>>>>

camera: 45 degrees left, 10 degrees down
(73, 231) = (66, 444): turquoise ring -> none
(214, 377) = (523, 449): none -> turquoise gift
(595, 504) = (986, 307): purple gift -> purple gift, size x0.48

<<<<
>>>>

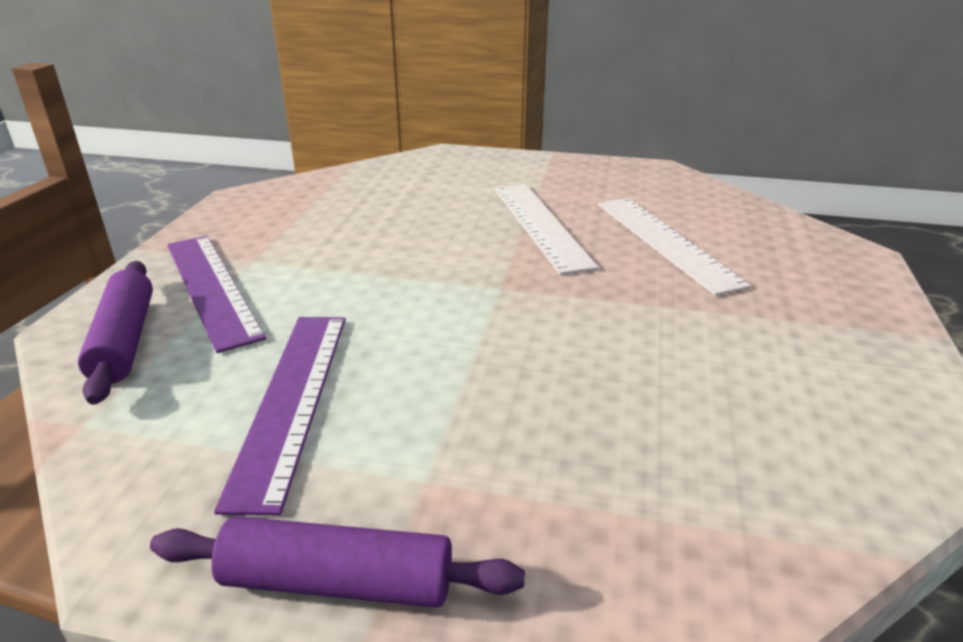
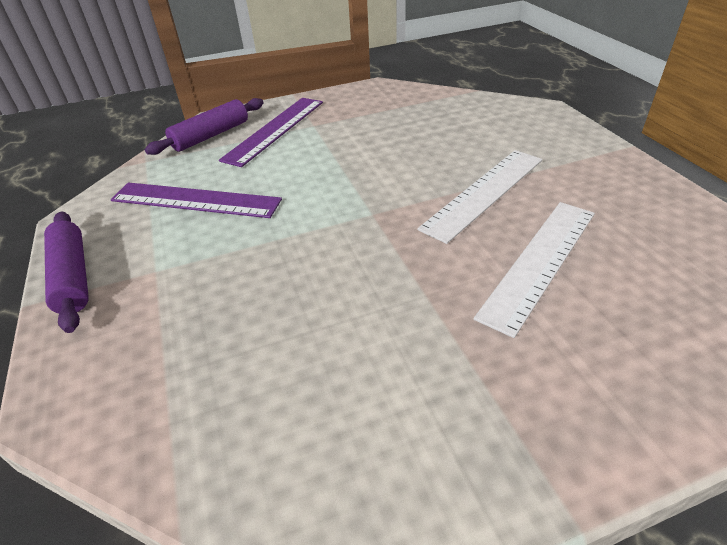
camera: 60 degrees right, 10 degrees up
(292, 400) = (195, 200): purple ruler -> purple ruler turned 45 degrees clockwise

<<<<
>>>>

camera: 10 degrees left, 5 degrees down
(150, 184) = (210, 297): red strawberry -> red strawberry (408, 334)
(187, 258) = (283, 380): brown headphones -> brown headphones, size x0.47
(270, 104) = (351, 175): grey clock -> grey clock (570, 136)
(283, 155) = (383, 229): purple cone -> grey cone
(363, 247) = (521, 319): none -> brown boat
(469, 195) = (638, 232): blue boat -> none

<<<<

### [Your goal]
Give again, word for word, every line of the listing above from the one with "camera: 45 degrees left, 10 degrees down" to the one with "(595, 504) = (986, 307): purple", both inclusive, and nothing beyond them.

### [Answer for this exercise]
camera: 45 degrees left, 10 degrees down
(73, 231) = (66, 444): turquoise ring -> none
(214, 377) = (523, 449): none -> turquoise gift
(595, 504) = (986, 307): purple gift -> purple gift, size x0.48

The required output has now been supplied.